----- Records for the task -----

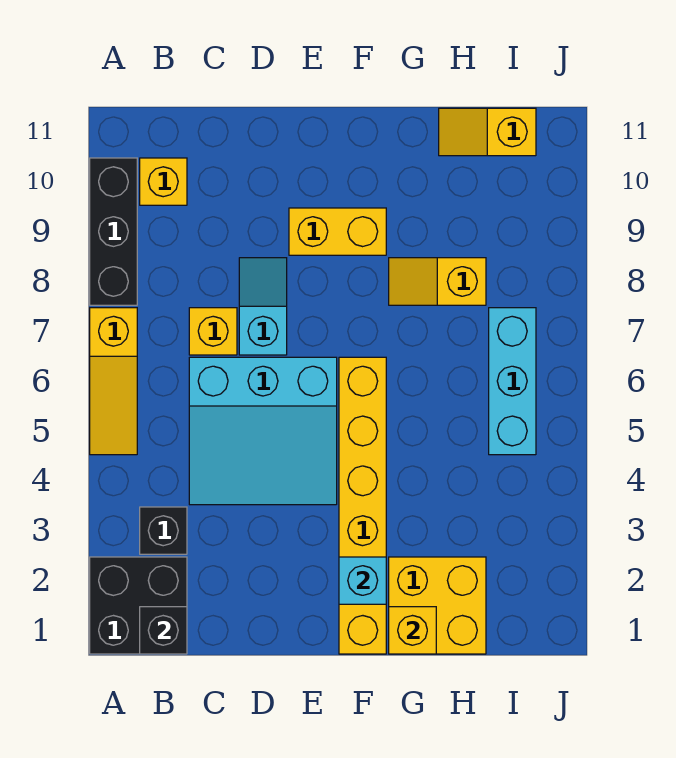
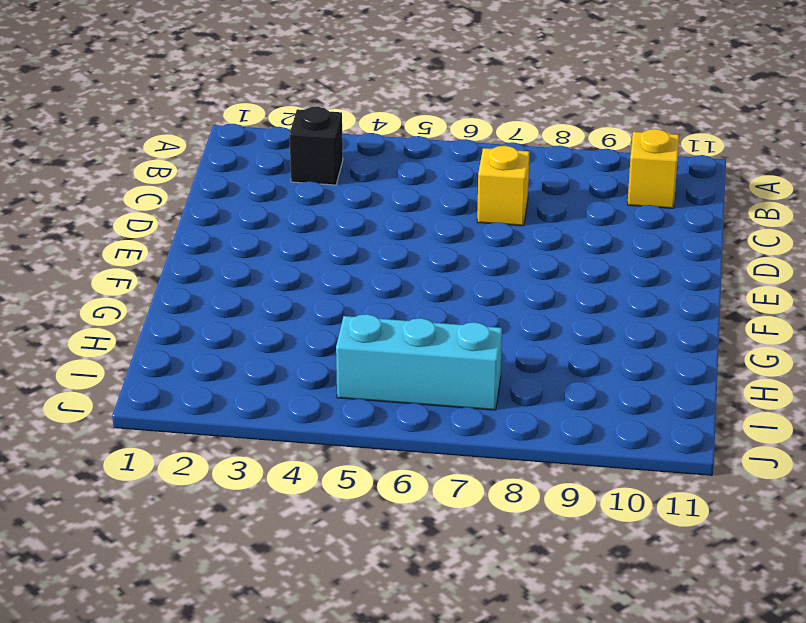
none -> black brick A1:B2 level 1
none -> yellow slope A5:A7 level 1 top 7
none -> black brick A8:A10 level 1

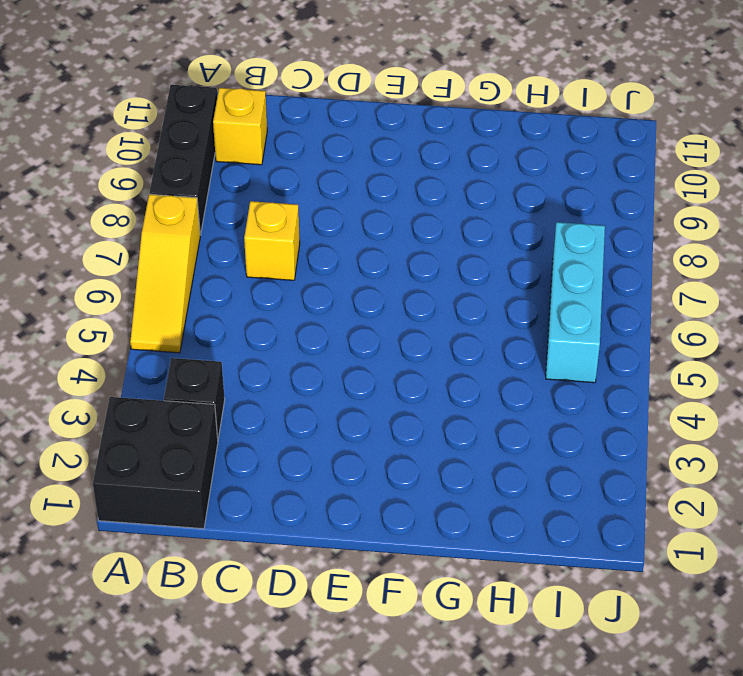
none -> cyan slope C4:E6 level 1 top 6
none -> cyan slope D7:D8 level 1 top 7
none -> yellow brick E9:F9 level 1

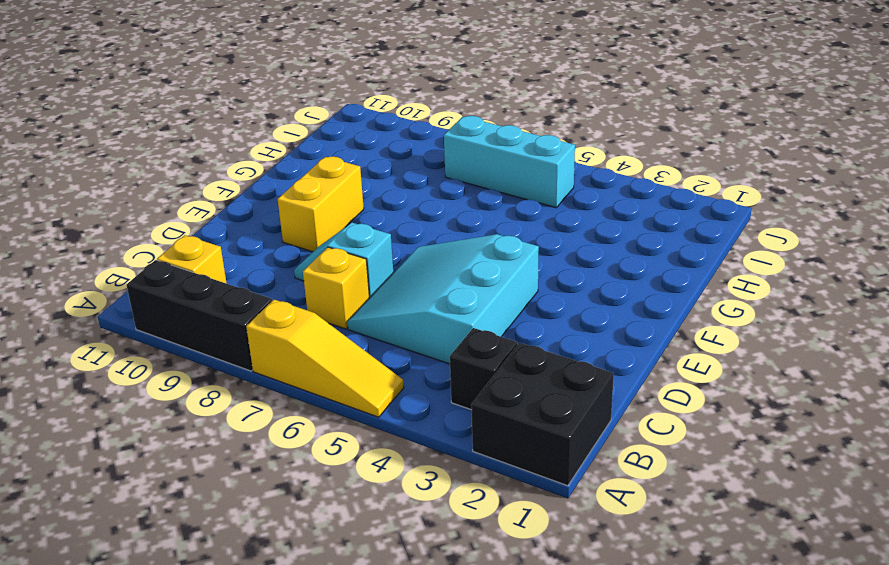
cyan slope C4:E6 level 1 top 4 -> cyan slope C4:E6 level 1 top 6
none -> yellow brick F1:F6 level 1
none -> yellow brick G1:H2 level 1
none -> yellow slope G8:H8 level 1 top H

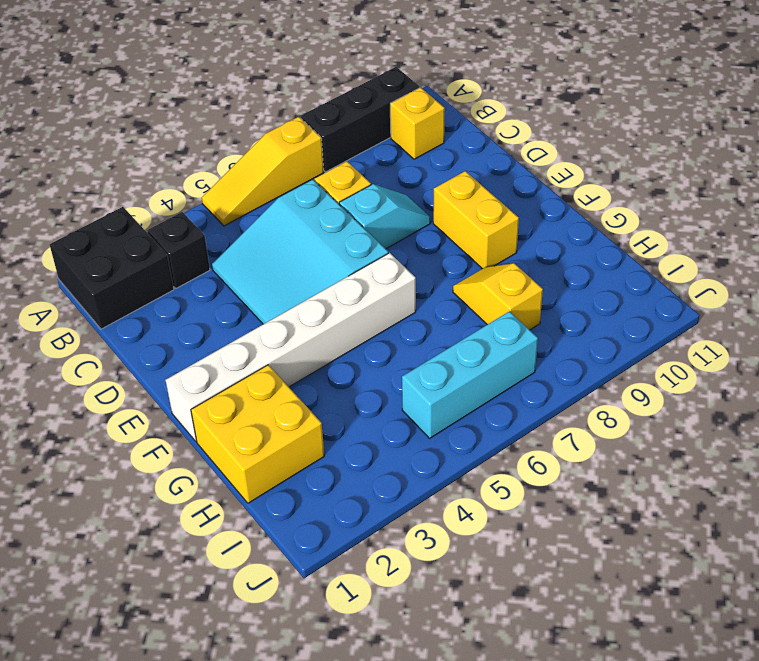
white brick F1:F6 level 1 -> yellow brick F1:F6 level 1
none -> yellow slope H11:I11 level 1 top I
none -> black brick B1 level 2
none -> cyan brick F2 level 2

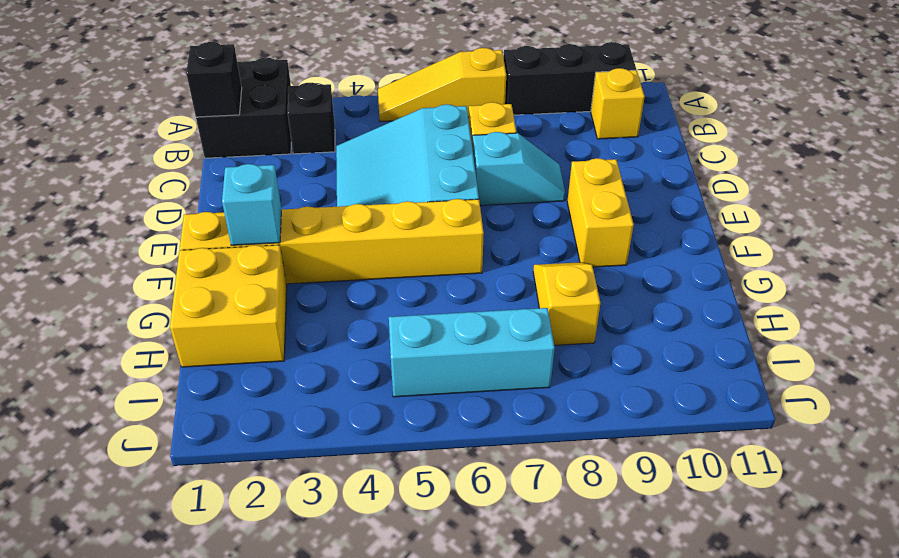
none -> yellow slope H11:I11 level 1 top I
none -> yellow brick G1 level 2

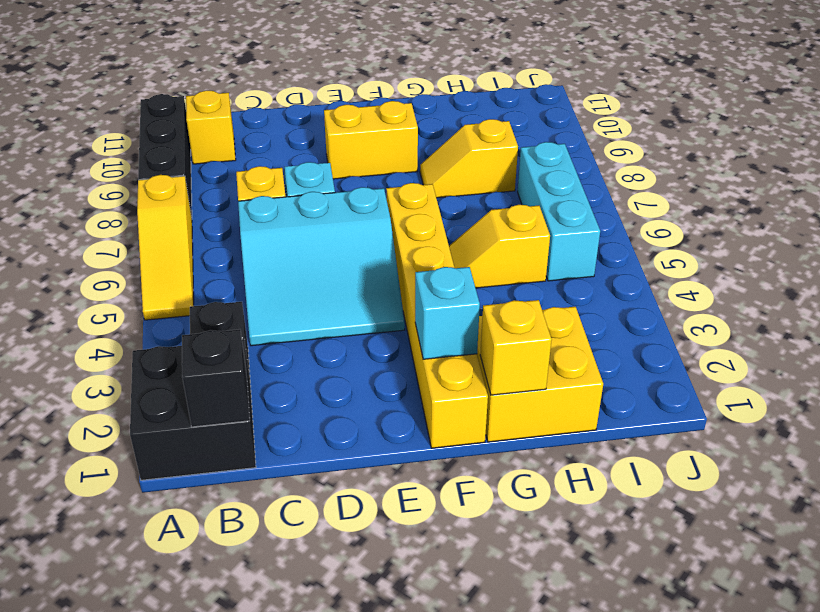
yellow slope G5:H5 level 1 top H -> yellow slope H11:I11 level 1 top I

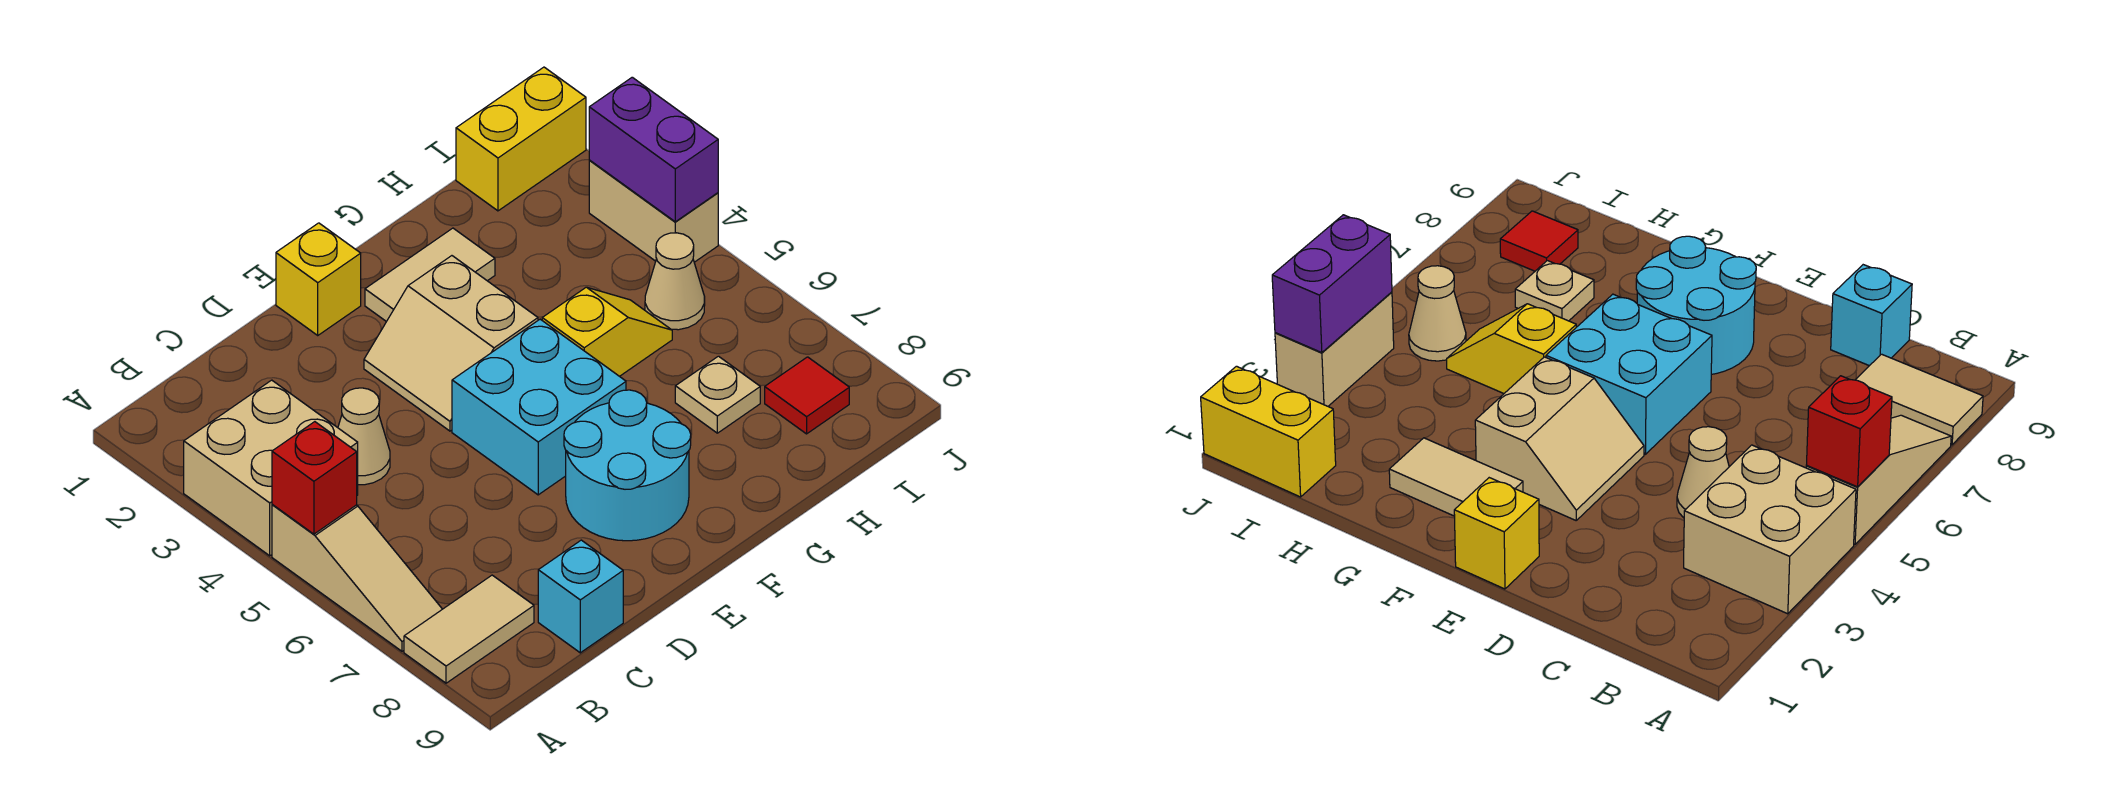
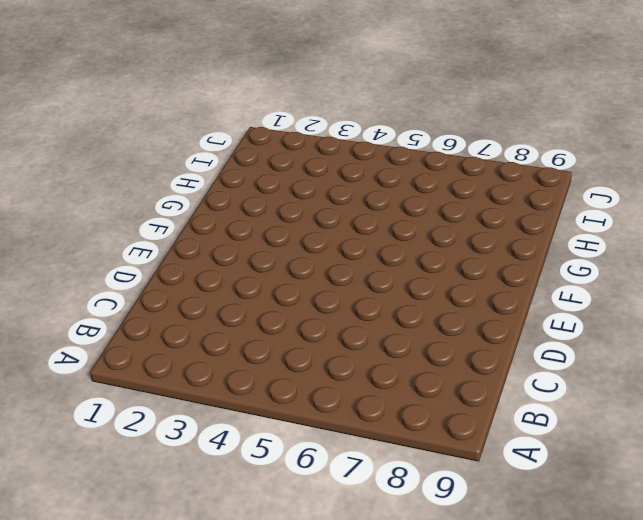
none -> tan brick A3:B4 level 1
none -> tan slope A5:A7 level 1 top 5
none -> tan tile A8:B8 level 1

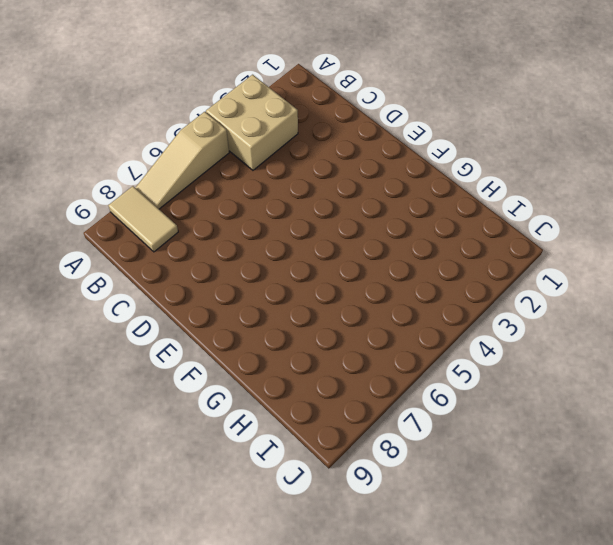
none -> tan cone C4 level 1
none -> cyan brick C9 level 1
none -> yellow brick E1 level 1

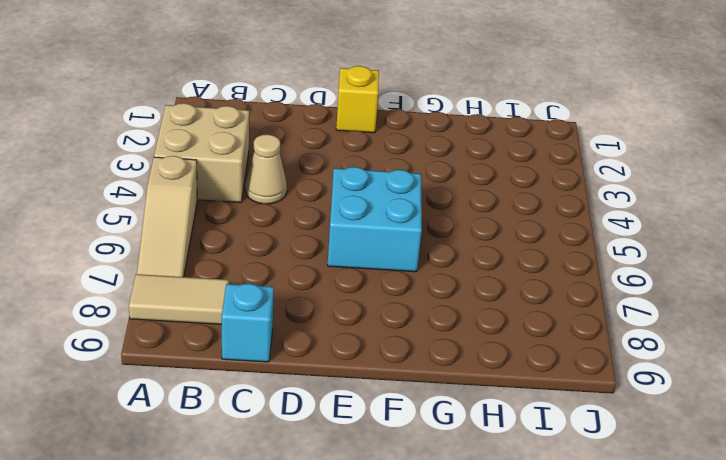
none -> tan slope E3:F4 level 1 top F
none -> cyan round brick E7:F8 level 1
none -> tan tile F2:G2 level 1

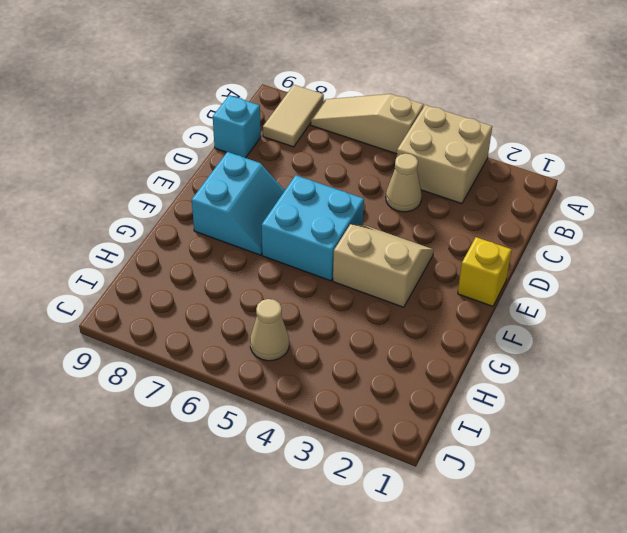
cyan slope E7:F8 level 1 top 8 -> cyan round brick E7:F8 level 1
none -> tan tile F2:G2 level 1
none -> yellow slope G5:H5 level 1 top G
none -> tan plate H7 level 1

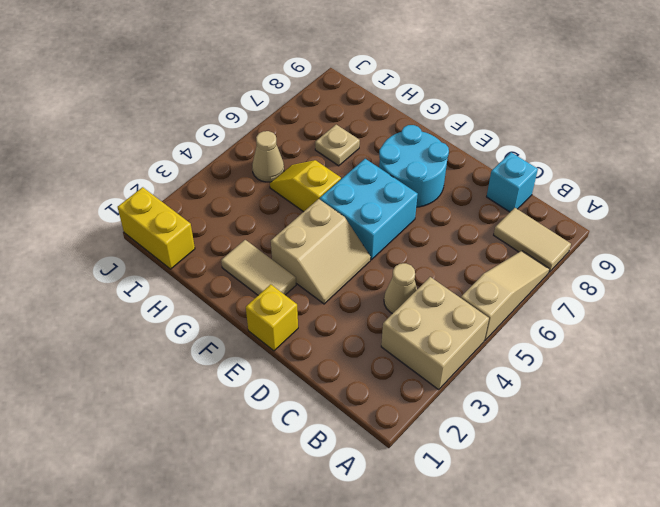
none -> red tile I8 level 1
none -> tan brick J3:J4 level 1
none -> red brick A5 level 2

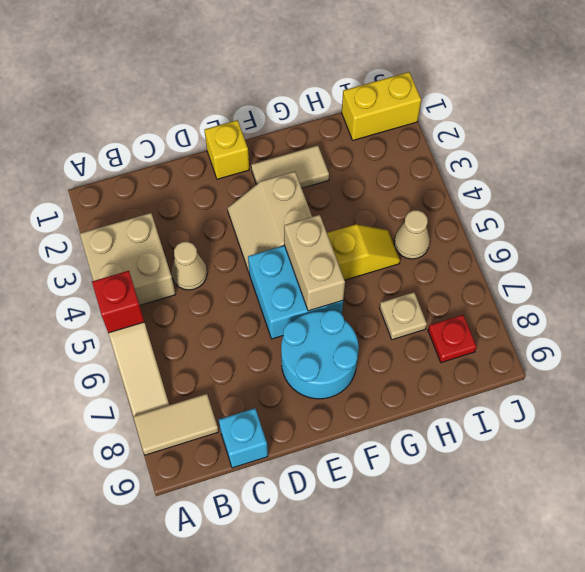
tan brick F5:F6 level 2 -> tan brick J3:J4 level 1
red plate I8 level 1 -> red tile I8 level 1
none -> purple brick J3:J4 level 2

-----

Do not include pictures. Copy only the lines running from the line with "none -> tan slope E3:F4 level 1 top F" through the last line of the records, exactly as they appear.

none -> tan slope E3:F4 level 1 top F
none -> cyan round brick E7:F8 level 1
none -> tan tile F2:G2 level 1

cyan slope E7:F8 level 1 top 8 -> cyan round brick E7:F8 level 1
none -> tan tile F2:G2 level 1
none -> yellow slope G5:H5 level 1 top G
none -> tan plate H7 level 1

none -> red tile I8 level 1
none -> tan brick J3:J4 level 1
none -> red brick A5 level 2

tan brick F5:F6 level 2 -> tan brick J3:J4 level 1
red plate I8 level 1 -> red tile I8 level 1
none -> purple brick J3:J4 level 2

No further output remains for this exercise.